-- Material shown --
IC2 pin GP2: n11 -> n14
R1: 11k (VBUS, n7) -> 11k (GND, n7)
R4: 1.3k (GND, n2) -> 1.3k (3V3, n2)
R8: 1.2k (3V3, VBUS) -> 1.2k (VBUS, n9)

* * *

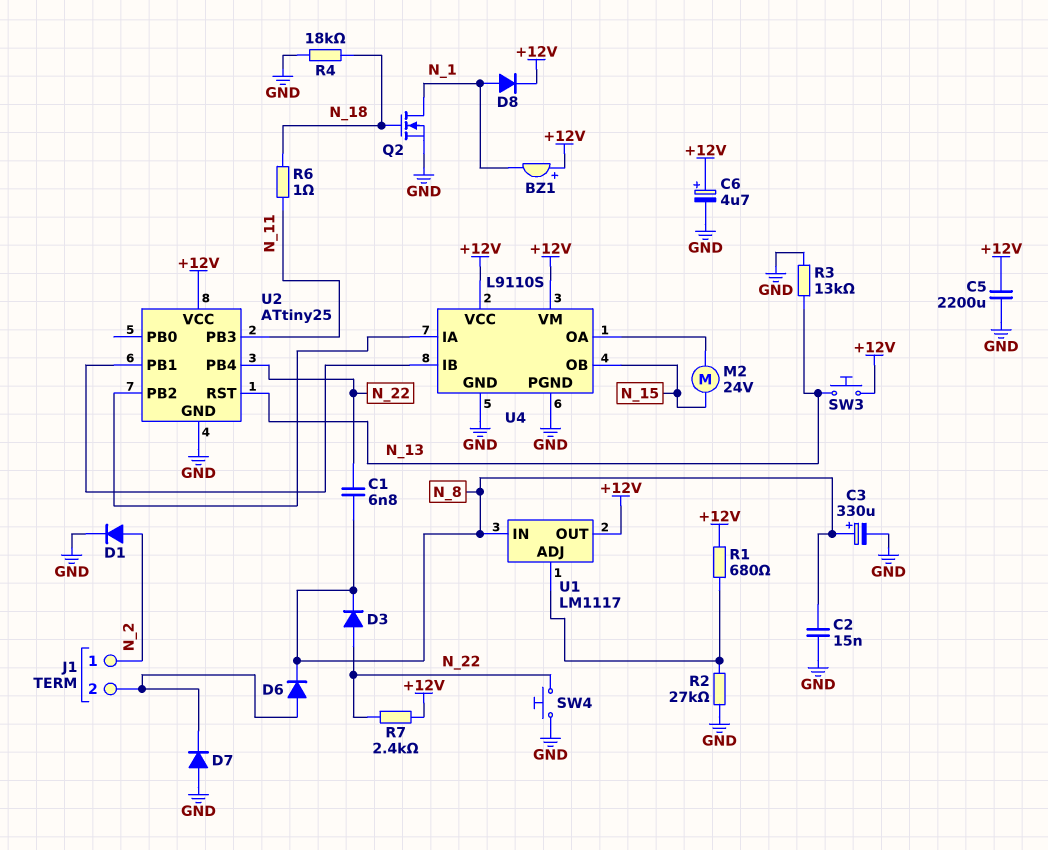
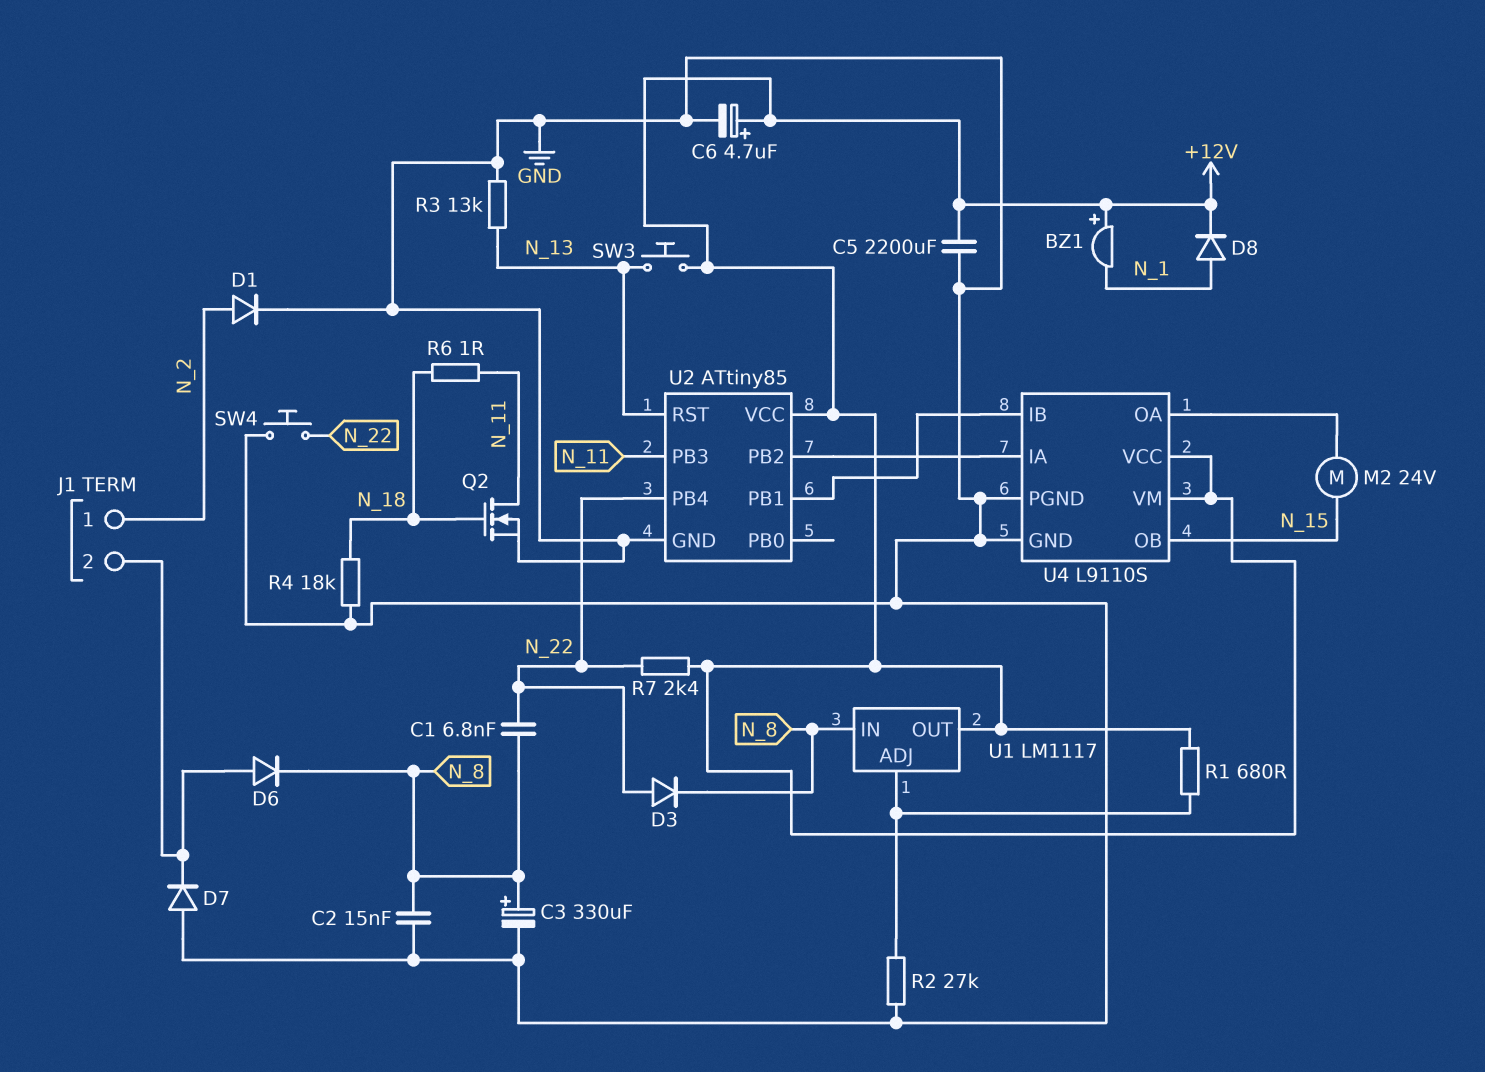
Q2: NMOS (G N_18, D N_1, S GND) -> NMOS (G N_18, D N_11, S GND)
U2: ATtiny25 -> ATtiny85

---

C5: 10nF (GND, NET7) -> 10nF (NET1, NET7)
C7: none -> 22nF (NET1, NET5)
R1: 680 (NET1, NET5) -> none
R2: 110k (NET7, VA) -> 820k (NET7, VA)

-- The problem --
The lines holding the string "none" in the listing above are what you should copy out.

-- Task answer --
C7: none -> 22nF (NET1, NET5)
R1: 680 (NET1, NET5) -> none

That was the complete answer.